-------- Data for processing

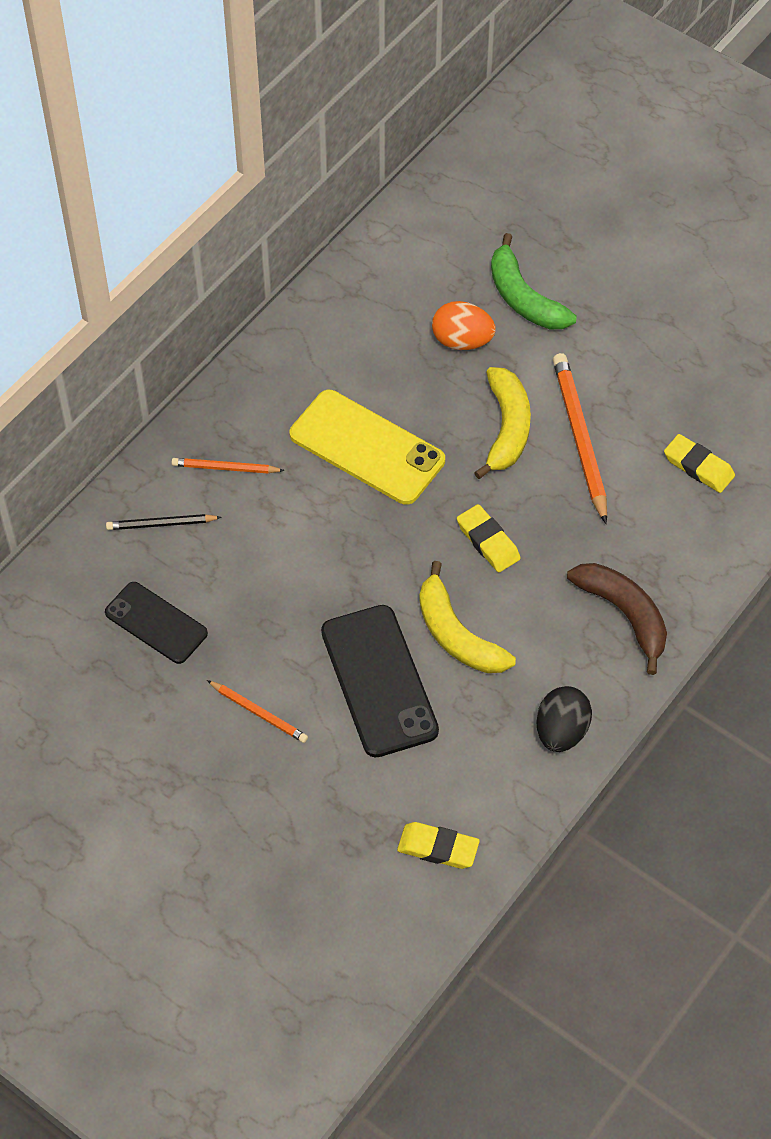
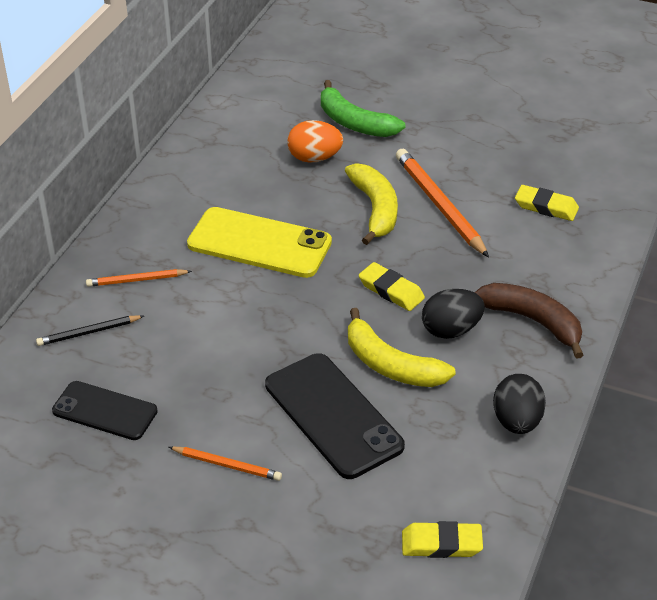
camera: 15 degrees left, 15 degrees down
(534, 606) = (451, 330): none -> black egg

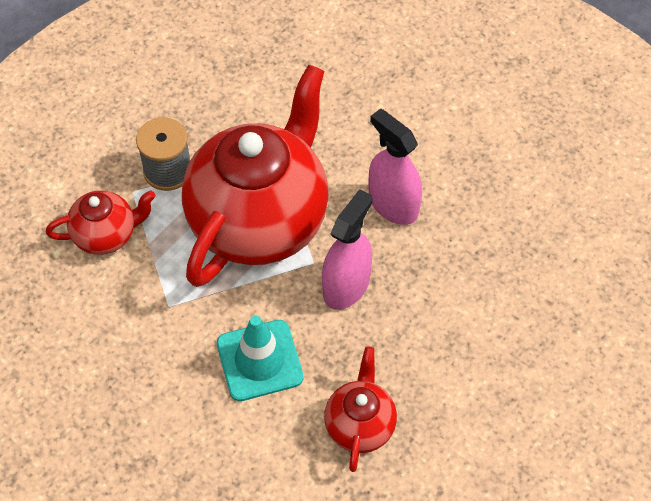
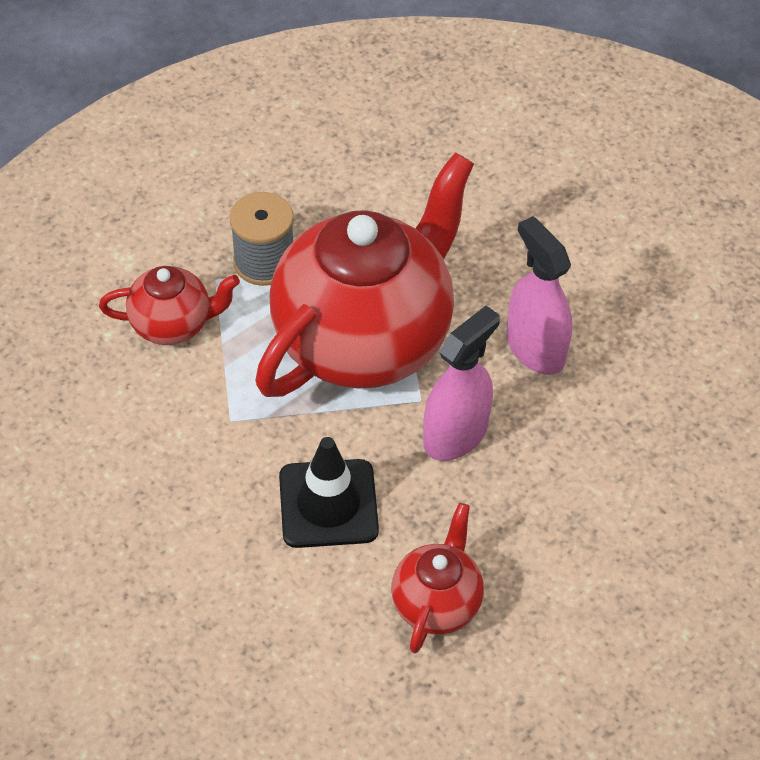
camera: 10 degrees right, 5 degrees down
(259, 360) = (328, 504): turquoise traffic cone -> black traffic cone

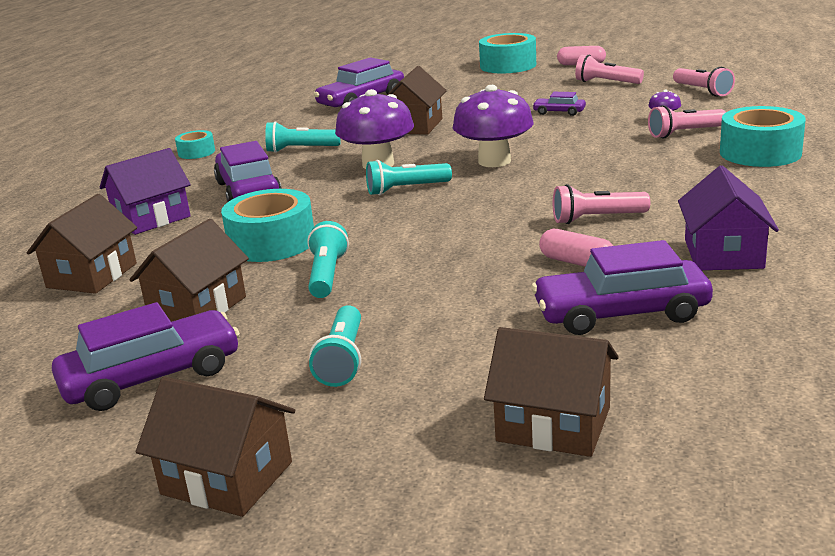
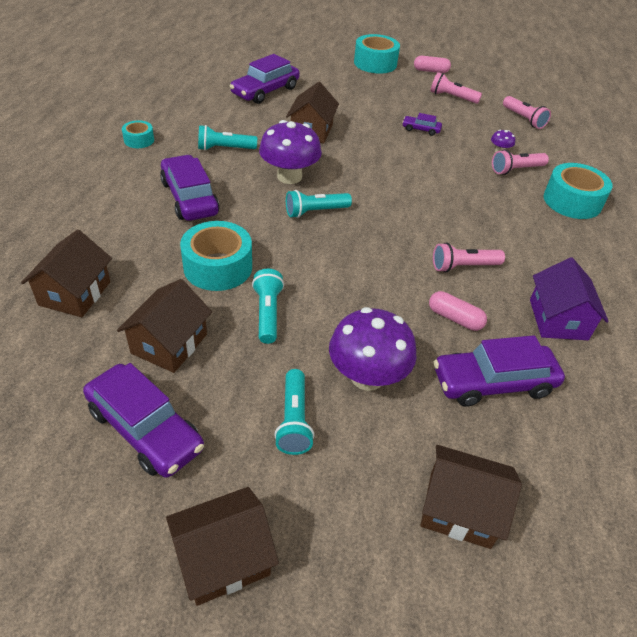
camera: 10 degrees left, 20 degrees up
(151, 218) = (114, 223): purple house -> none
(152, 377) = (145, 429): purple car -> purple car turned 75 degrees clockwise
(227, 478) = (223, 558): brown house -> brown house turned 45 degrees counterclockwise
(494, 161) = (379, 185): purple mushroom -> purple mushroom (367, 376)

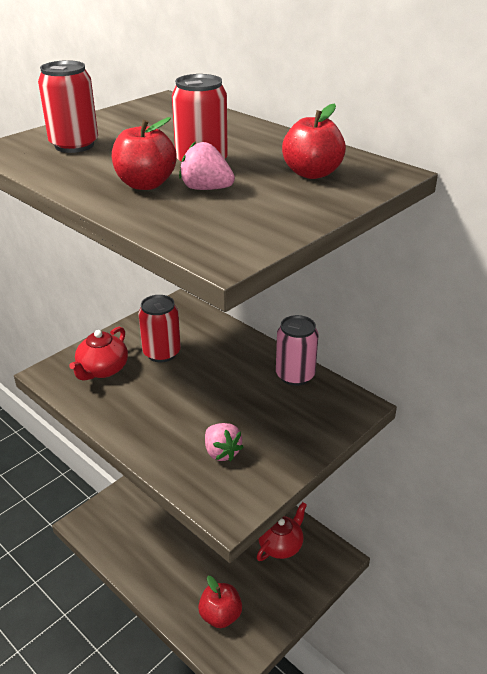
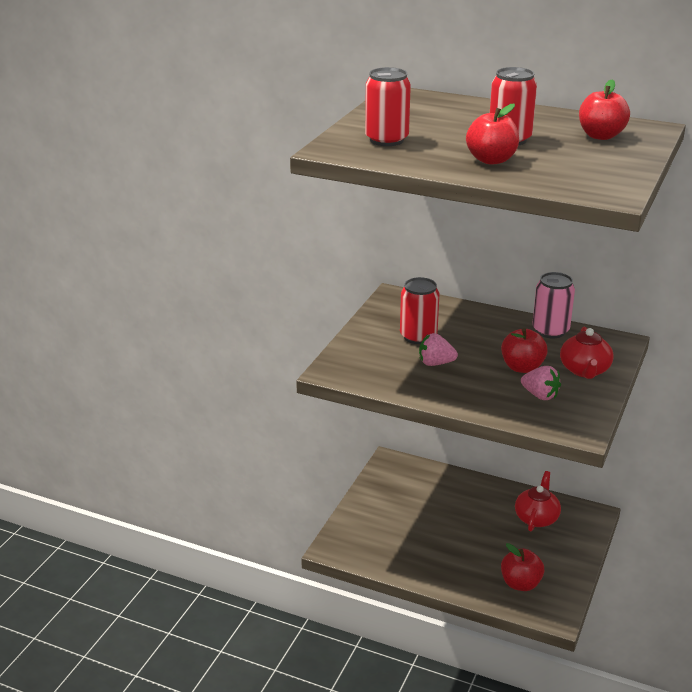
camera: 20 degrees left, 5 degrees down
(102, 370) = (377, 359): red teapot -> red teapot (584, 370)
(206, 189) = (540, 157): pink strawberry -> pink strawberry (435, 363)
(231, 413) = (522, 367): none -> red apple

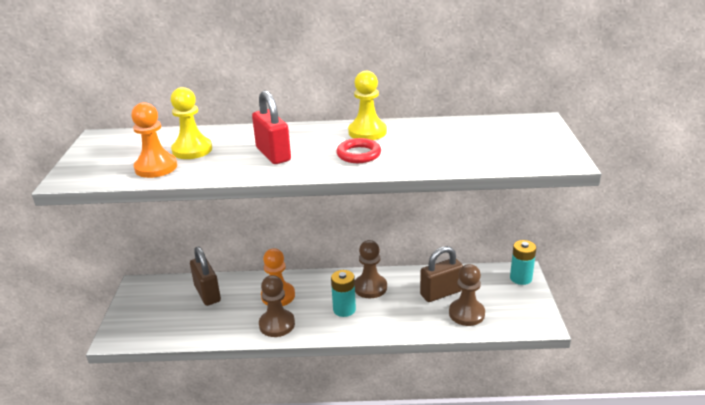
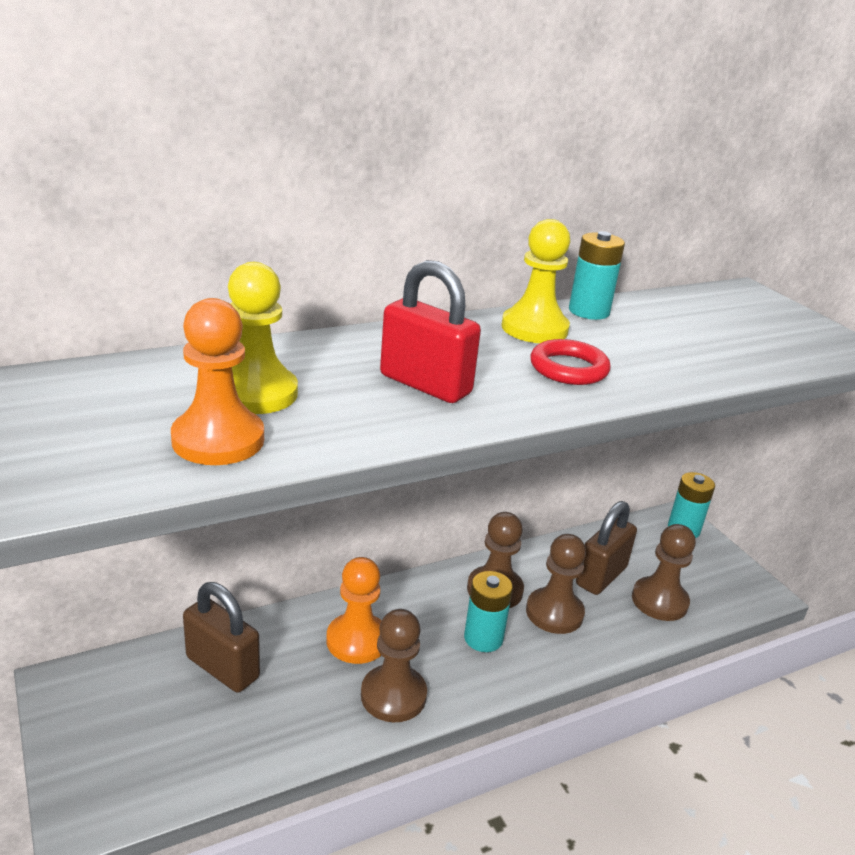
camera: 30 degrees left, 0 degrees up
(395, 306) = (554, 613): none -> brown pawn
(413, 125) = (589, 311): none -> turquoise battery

----------------

Task statement: If a line in the data above includes the string "turquoise", copy it.

The completed task:
(259, 360) = (328, 504): turquoise traffic cone -> black traffic cone
(413, 125) = (589, 311): none -> turquoise battery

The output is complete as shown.